■ WHAT NEEDS TO BE DONE: Retype the entries below exactly, but begin at the line containing "R22: 15k (3V3, RAMP) -> 15k (0V, RAMP)" and end at the last line.

■ Records from a data source:
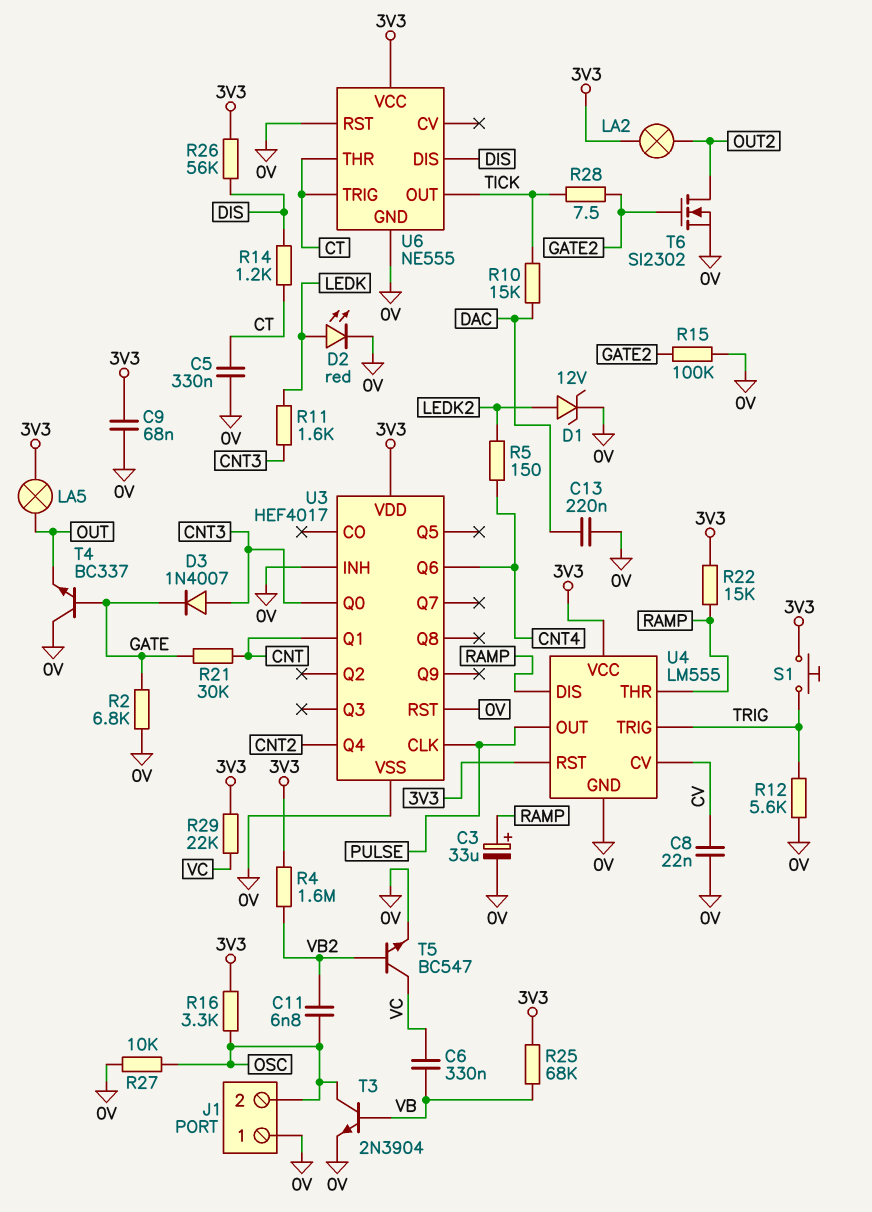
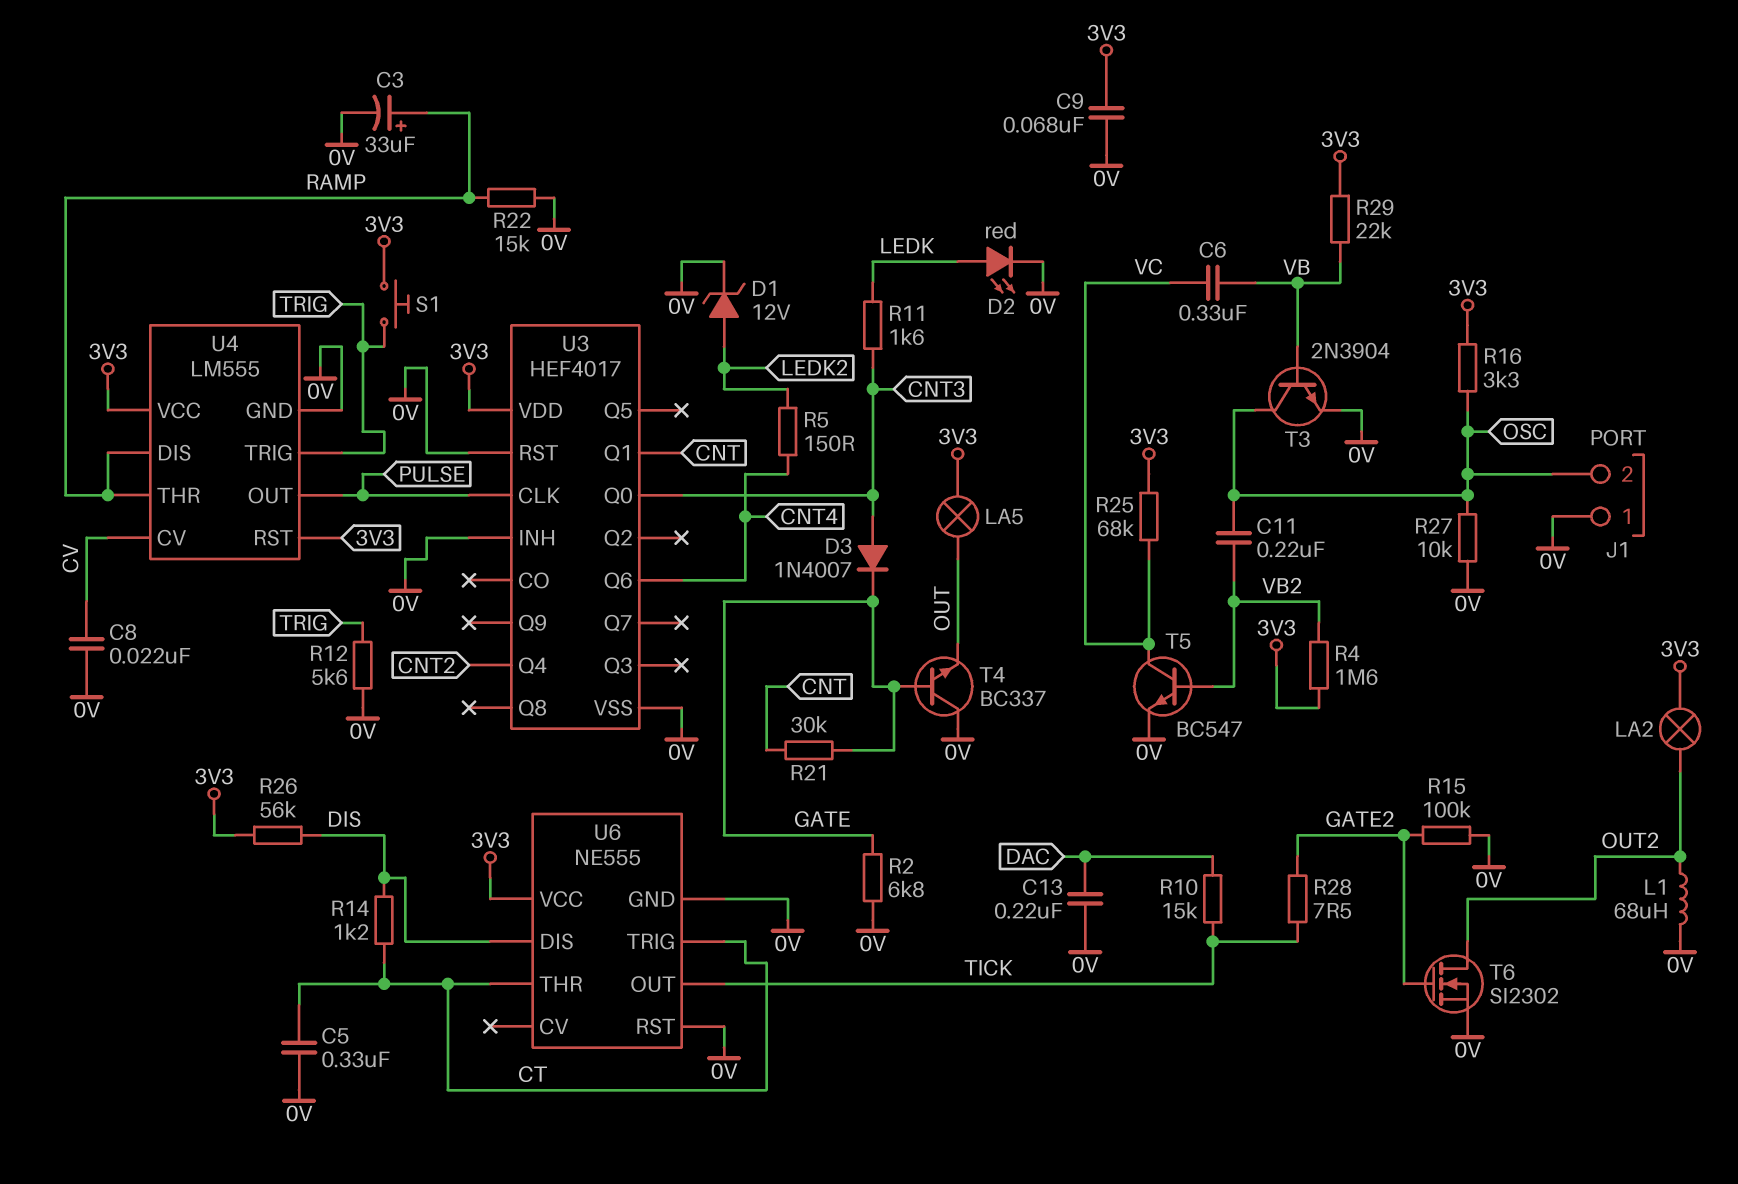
C11: 6.8nF (OSC, VB2) -> 220nF (OSC, VB2)
L1: none -> 68uH (0V, OUT2)
R22: 15k (3V3, RAMP) -> 15k (0V, RAMP)
R25: 68k (3V3, VB) -> 68k (3V3, VC)
R29: 22k (3V3, VC) -> 22k (3V3, VB)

■ YOUR RESPONSE:
R22: 15k (3V3, RAMP) -> 15k (0V, RAMP)
R25: 68k (3V3, VB) -> 68k (3V3, VC)
R29: 22k (3V3, VC) -> 22k (3V3, VB)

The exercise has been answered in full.